- **What this task involves**: Could you retype the whole listing word for word and drop the images?

Given records Block Start

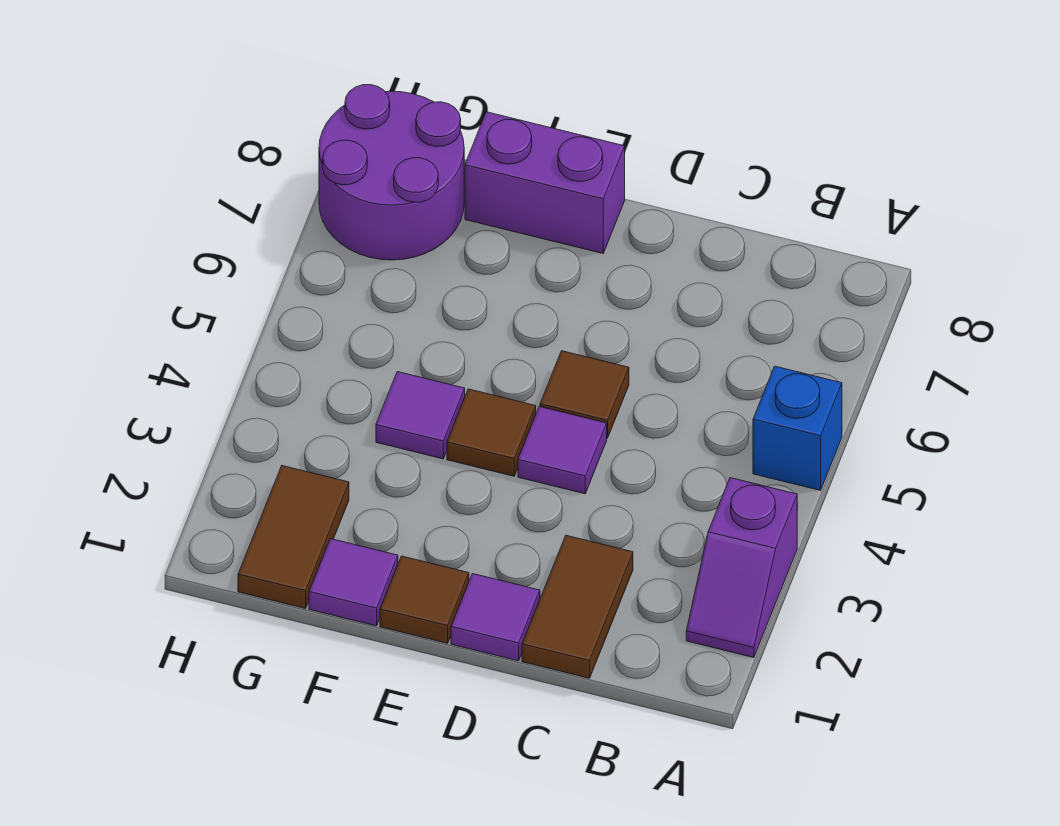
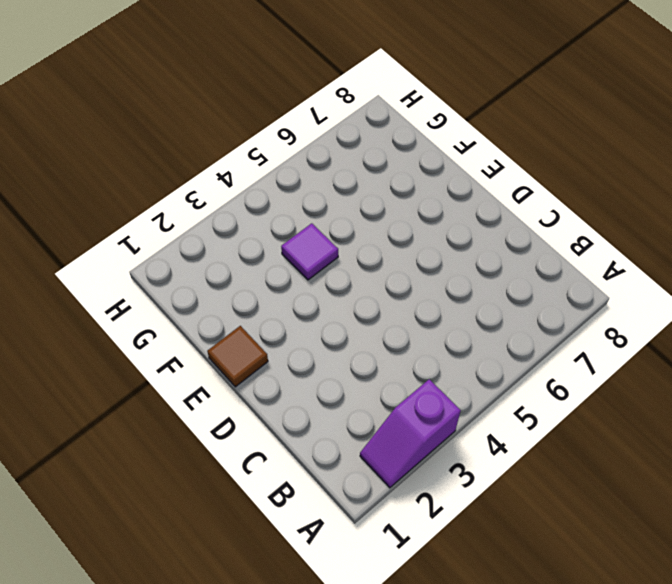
none -> blue brick A5 level 1
none -> brown tile C1:C2 level 1
none -> purple tile D1 level 1

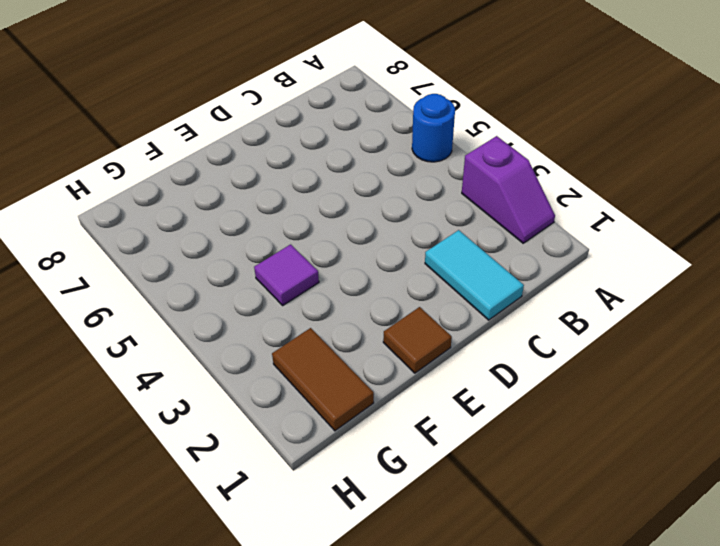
blue round brick A5 level 1 -> blue brick A5 level 1
cyan tile C1:C2 level 1 -> brown tile C1:C2 level 1
none -> purple tile D1 level 1
none -> purple tile D4 level 1
none -> brown tile D5 level 1

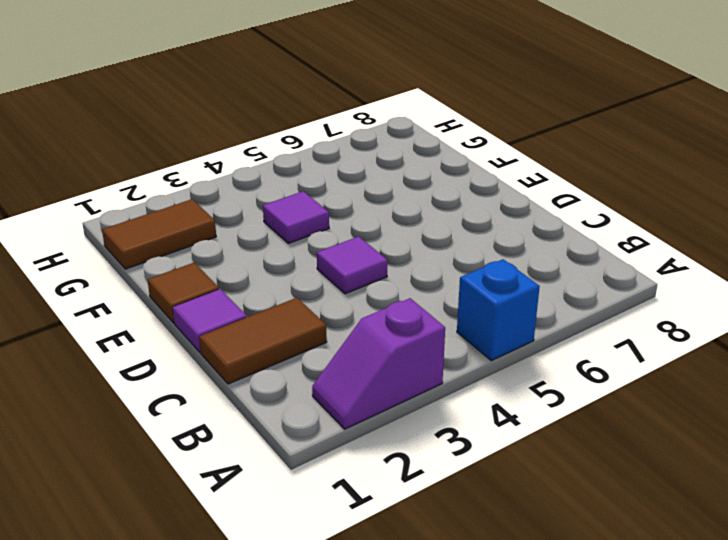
none -> brown tile D5 level 1
none -> brown tile E4 level 1
none -> purple brick E8:F8 level 1

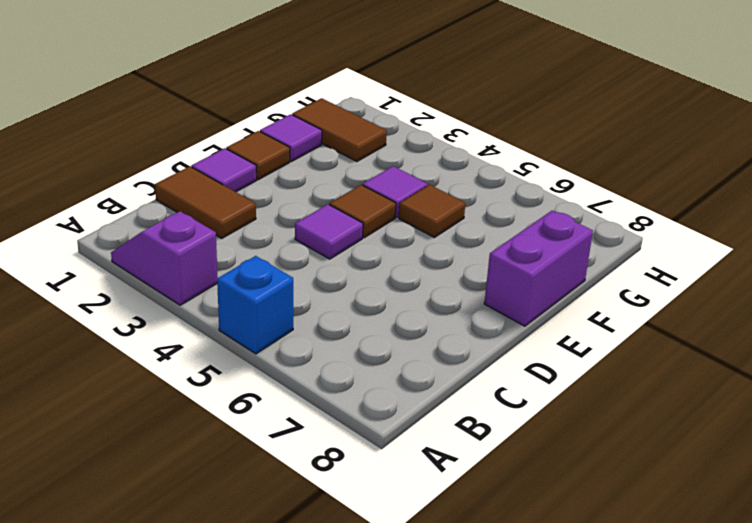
brown tile F5 level 1 -> brown tile D5 level 1
none -> purple round brick G7:H8 level 1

Given records Block End

- **Answer space**:
none -> blue brick A5 level 1
none -> brown tile C1:C2 level 1
none -> purple tile D1 level 1

blue round brick A5 level 1 -> blue brick A5 level 1
cyan tile C1:C2 level 1 -> brown tile C1:C2 level 1
none -> purple tile D1 level 1
none -> purple tile D4 level 1
none -> brown tile D5 level 1

none -> brown tile D5 level 1
none -> brown tile E4 level 1
none -> purple brick E8:F8 level 1

brown tile F5 level 1 -> brown tile D5 level 1
none -> purple round brick G7:H8 level 1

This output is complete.